Set task — Please rewrite the data from the start through the line containing "black line: moved 6 px up", replacing "moved" with "shifted" and leaving everything else unchanged.

Working data —
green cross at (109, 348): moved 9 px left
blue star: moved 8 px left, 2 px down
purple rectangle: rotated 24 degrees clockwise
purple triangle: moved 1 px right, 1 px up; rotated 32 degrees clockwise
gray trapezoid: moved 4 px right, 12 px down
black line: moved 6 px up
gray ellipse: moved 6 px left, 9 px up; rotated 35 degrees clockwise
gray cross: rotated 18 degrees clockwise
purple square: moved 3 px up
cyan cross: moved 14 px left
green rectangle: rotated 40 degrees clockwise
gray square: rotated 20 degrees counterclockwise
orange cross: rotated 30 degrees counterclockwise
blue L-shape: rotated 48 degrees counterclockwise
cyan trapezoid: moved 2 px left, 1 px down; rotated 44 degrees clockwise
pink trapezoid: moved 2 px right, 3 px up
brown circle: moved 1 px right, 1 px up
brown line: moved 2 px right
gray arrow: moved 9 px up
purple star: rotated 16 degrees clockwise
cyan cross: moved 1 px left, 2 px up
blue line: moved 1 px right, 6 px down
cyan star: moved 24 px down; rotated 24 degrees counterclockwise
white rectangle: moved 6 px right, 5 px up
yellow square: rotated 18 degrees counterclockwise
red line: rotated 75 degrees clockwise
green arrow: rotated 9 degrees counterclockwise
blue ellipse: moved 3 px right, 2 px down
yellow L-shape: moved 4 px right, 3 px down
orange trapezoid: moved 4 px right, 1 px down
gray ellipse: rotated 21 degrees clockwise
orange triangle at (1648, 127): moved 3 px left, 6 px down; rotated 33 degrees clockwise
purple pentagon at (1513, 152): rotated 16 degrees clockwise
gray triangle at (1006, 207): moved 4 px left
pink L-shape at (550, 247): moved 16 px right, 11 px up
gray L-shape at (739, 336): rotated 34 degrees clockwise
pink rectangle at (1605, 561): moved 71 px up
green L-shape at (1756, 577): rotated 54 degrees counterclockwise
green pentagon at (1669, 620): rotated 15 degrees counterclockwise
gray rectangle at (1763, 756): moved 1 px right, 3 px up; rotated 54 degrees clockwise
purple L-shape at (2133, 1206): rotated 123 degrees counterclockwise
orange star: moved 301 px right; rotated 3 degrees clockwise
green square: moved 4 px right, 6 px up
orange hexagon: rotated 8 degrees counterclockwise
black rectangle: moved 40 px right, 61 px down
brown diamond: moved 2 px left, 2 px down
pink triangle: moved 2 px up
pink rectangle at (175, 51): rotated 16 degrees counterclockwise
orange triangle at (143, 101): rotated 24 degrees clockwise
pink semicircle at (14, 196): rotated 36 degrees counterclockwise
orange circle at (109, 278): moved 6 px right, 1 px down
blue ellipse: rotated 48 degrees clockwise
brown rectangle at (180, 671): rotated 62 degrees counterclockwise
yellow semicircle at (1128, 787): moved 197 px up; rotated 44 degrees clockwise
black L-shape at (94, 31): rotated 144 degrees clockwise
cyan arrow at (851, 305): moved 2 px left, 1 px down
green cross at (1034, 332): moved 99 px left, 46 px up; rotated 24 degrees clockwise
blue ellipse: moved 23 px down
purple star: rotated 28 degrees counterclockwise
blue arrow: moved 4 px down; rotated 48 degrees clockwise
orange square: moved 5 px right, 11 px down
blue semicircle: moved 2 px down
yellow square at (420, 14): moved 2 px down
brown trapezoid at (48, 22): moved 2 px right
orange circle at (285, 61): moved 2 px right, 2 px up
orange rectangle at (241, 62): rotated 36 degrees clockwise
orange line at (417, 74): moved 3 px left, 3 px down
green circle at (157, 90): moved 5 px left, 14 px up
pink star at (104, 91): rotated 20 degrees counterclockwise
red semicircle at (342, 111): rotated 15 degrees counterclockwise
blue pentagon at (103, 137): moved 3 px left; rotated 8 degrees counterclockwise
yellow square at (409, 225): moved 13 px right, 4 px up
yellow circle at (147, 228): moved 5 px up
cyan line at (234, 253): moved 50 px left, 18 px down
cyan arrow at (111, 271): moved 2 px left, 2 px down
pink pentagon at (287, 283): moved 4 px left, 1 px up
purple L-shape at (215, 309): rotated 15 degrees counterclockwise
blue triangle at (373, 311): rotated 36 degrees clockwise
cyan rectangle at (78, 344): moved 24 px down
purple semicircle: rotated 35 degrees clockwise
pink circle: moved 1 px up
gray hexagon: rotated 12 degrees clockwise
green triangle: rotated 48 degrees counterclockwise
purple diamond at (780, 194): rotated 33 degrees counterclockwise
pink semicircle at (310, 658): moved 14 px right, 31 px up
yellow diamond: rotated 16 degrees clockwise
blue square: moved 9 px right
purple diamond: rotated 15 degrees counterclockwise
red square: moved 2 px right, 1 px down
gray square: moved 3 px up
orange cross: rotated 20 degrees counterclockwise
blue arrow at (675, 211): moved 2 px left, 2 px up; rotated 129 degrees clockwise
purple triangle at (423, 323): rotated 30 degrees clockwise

Correct result —
green cross at (109, 348): shifted 9 px left
blue star: shifted 8 px left, 2 px down
purple rectangle: rotated 24 degrees clockwise
purple triangle: shifted 1 px right, 1 px up; rotated 32 degrees clockwise
gray trapezoid: shifted 4 px right, 12 px down
black line: shifted 6 px up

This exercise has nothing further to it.